YOUR TASK>
Filter the records below, keeping only lines with the string "padlock".
╭──
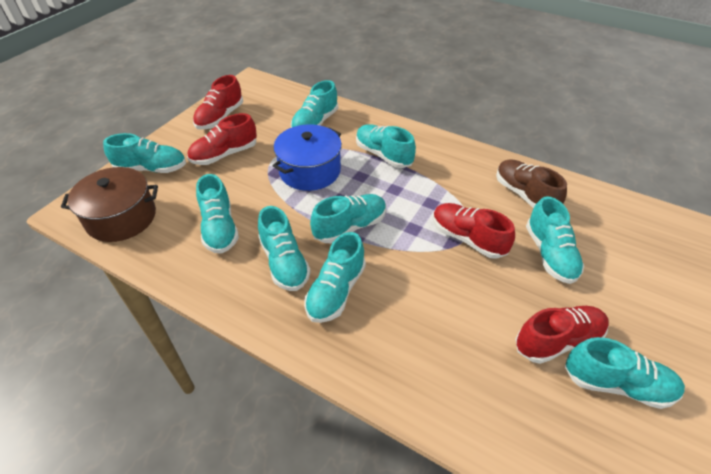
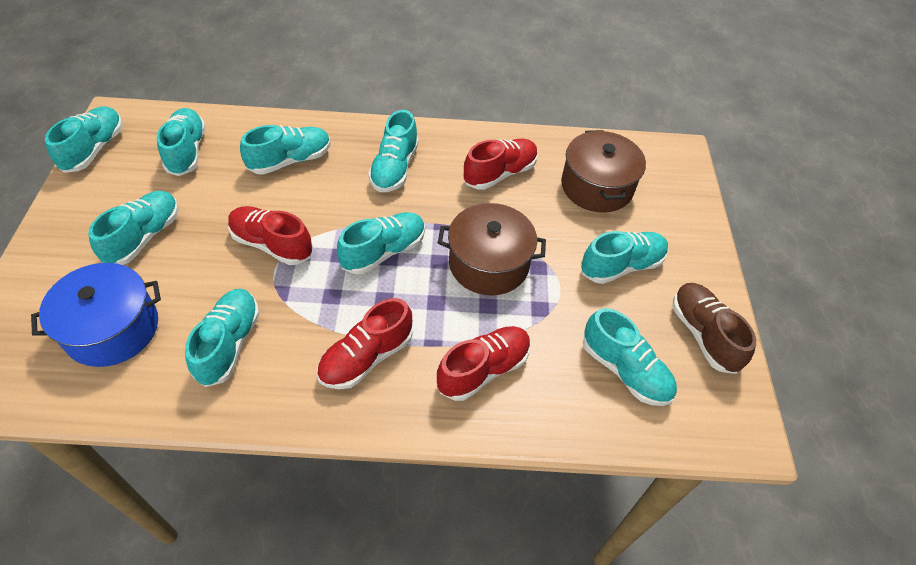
brown pot: 1 -> 2

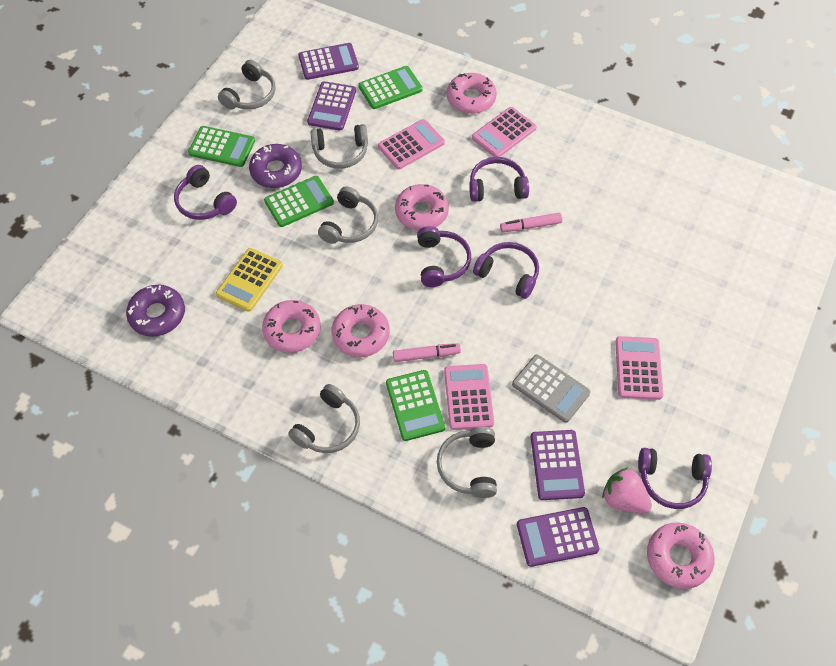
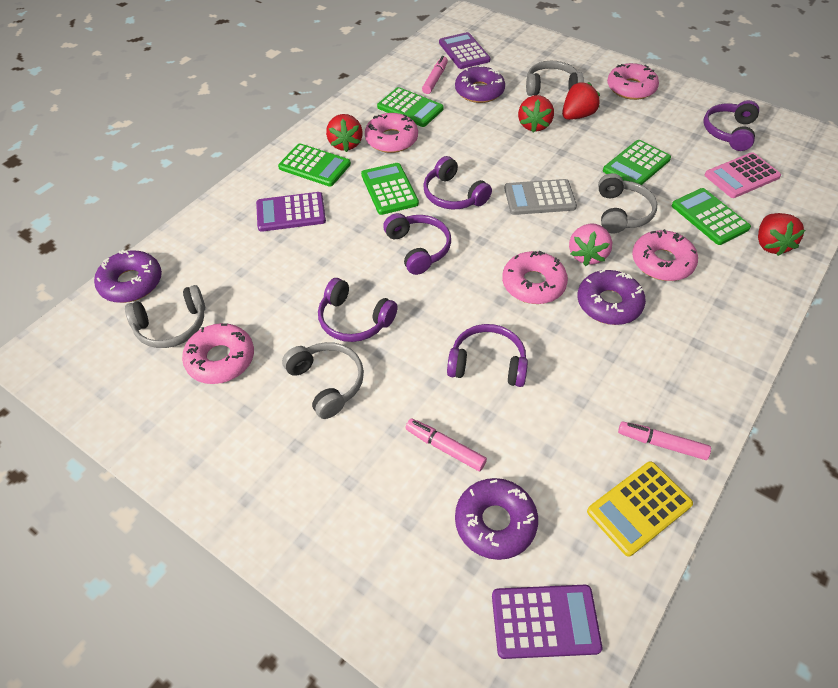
green calculator: 4 -> 5
grey headphones: 5 -> 4
pink calculator: 4 -> 1
pink marker: 2 -> 3
purple calculator: 4 -> 3
purple donut: 2 -> 4
red strawberry: 0 -> 4

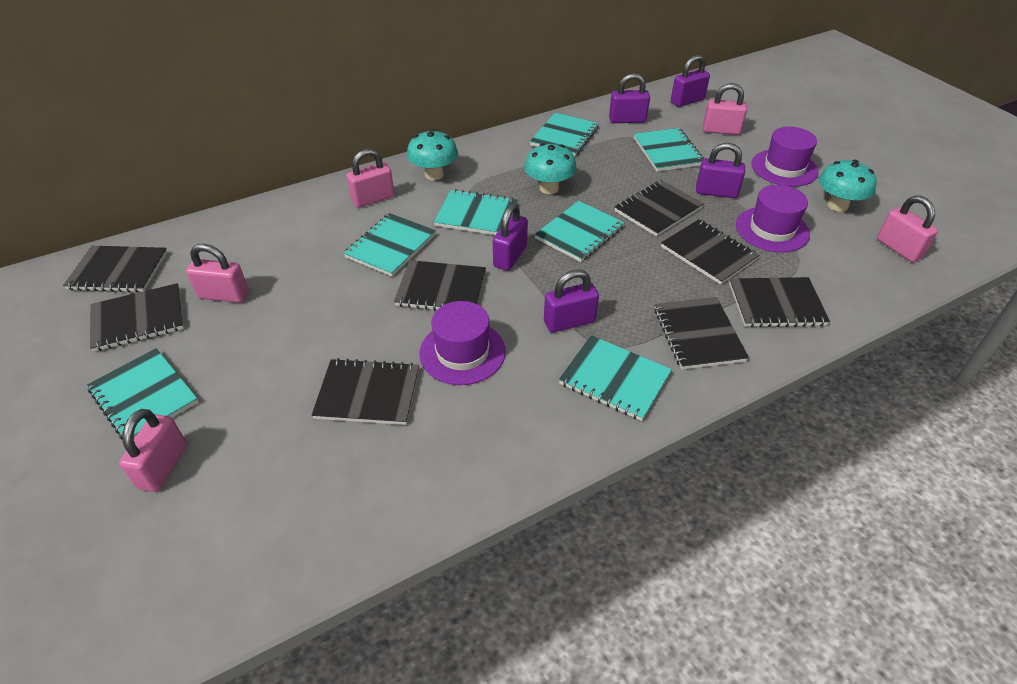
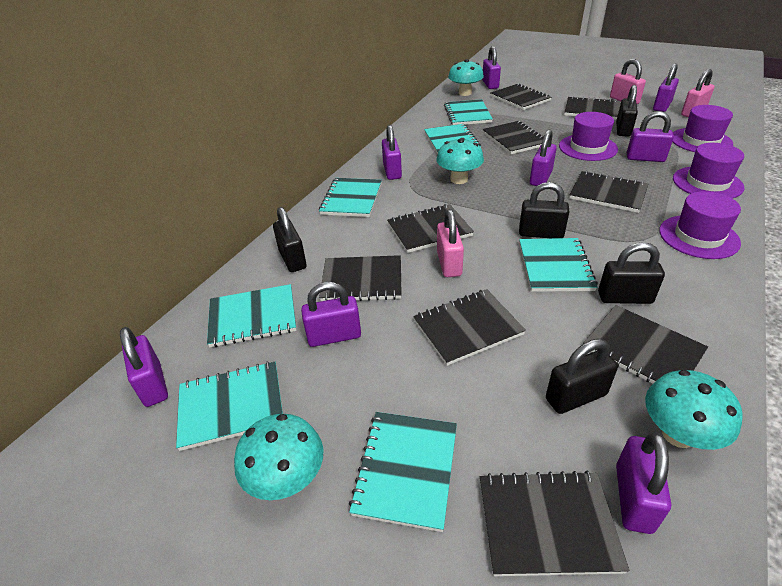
black notebook: 8 -> 9
black padlock: 0 -> 5
pink padlock: 5 -> 3
purple hat: 3 -> 4
purple padlock: 5 -> 8
turquoise mushroom: 3 -> 4

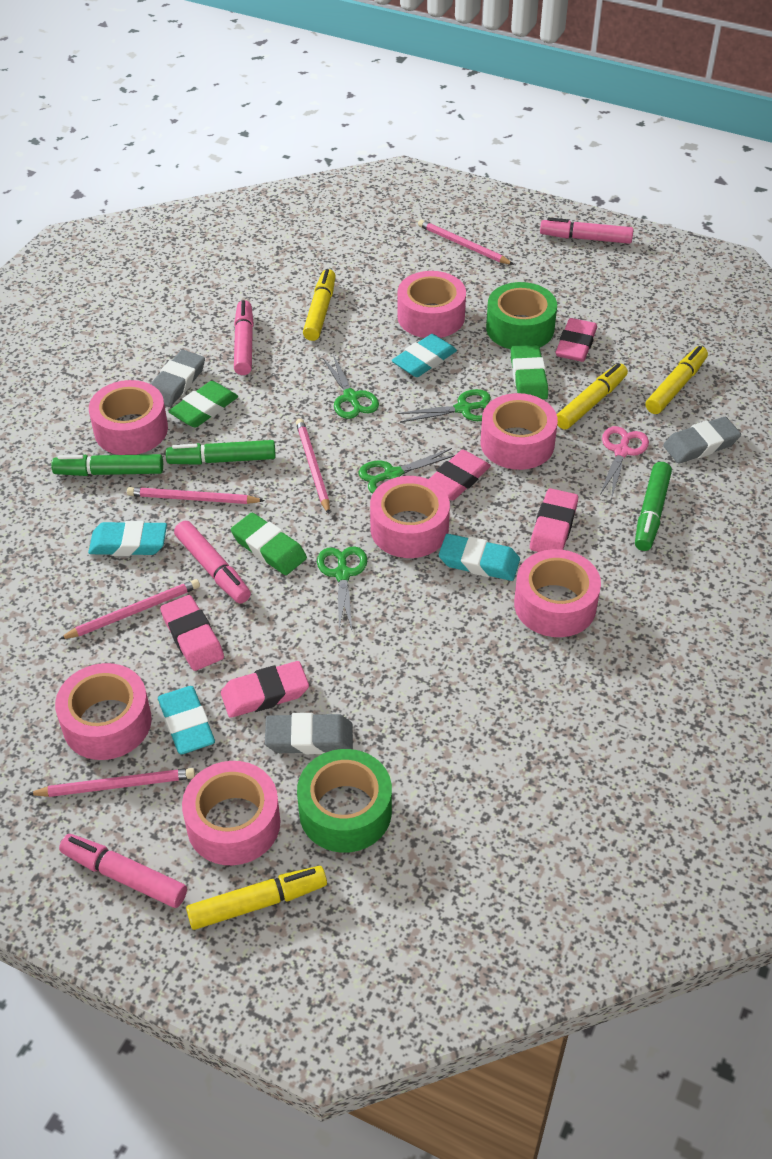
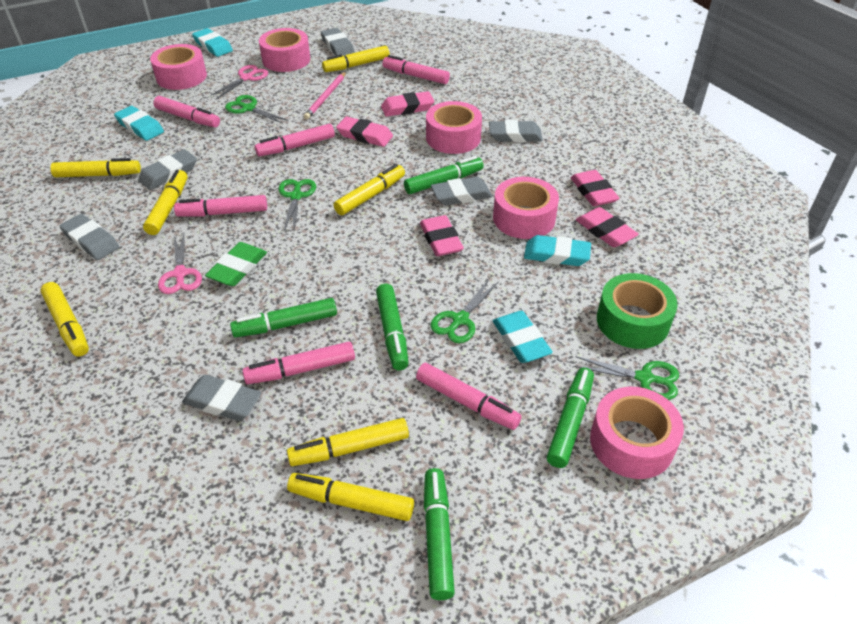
green eraser: 3 -> 1
green marker: 3 -> 5
green tape: 2 -> 1
grey eraser: 3 -> 6
pink marker: 4 -> 6
pink pencil: 5 -> 1
pink scissors: 1 -> 2
pink tape: 7 -> 5
yellow marker: 4 -> 7

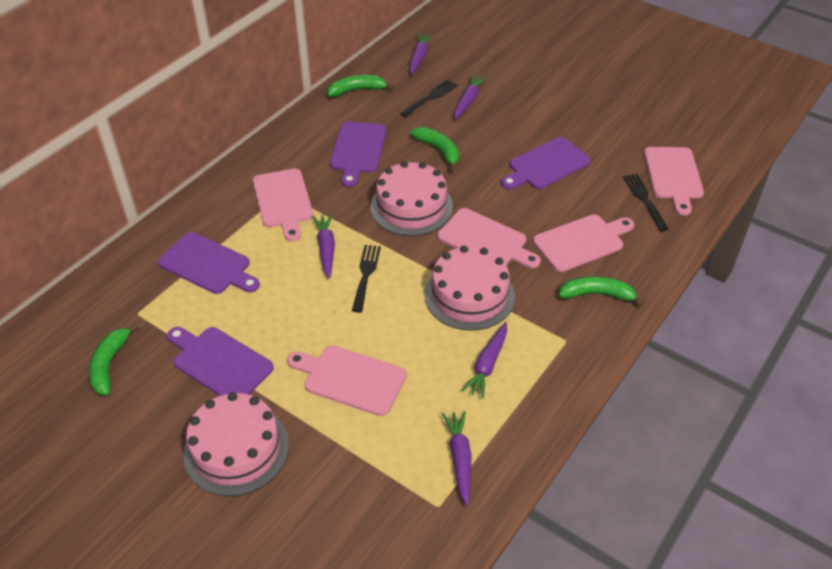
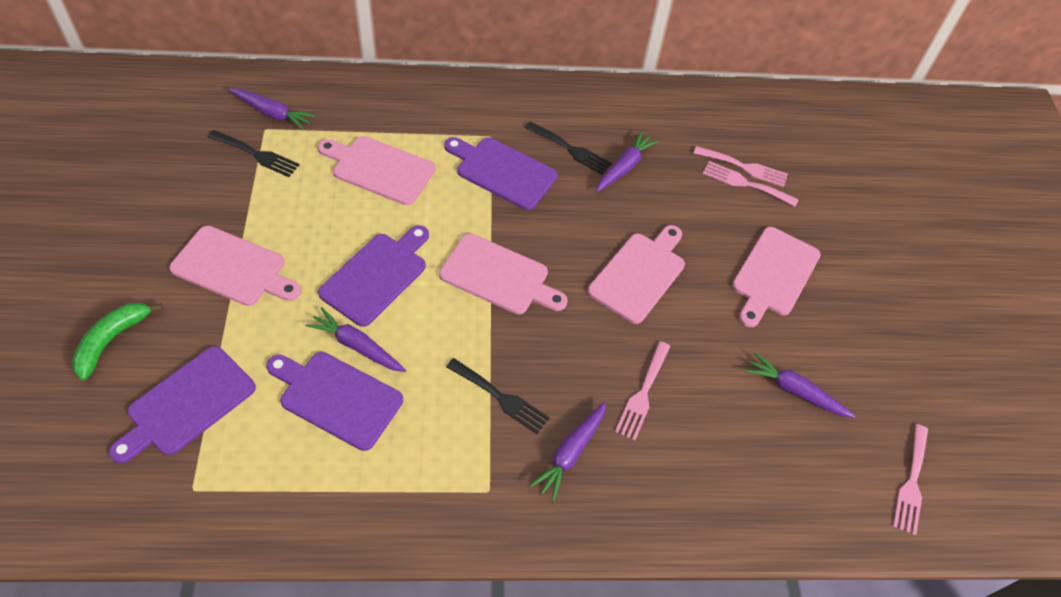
green banana: 4 -> 1
pink cake: 3 -> 0
pink fork: 0 -> 4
╰──
SOLUTION BELOW>
black padlock: 0 -> 5
pink padlock: 5 -> 3
purple padlock: 5 -> 8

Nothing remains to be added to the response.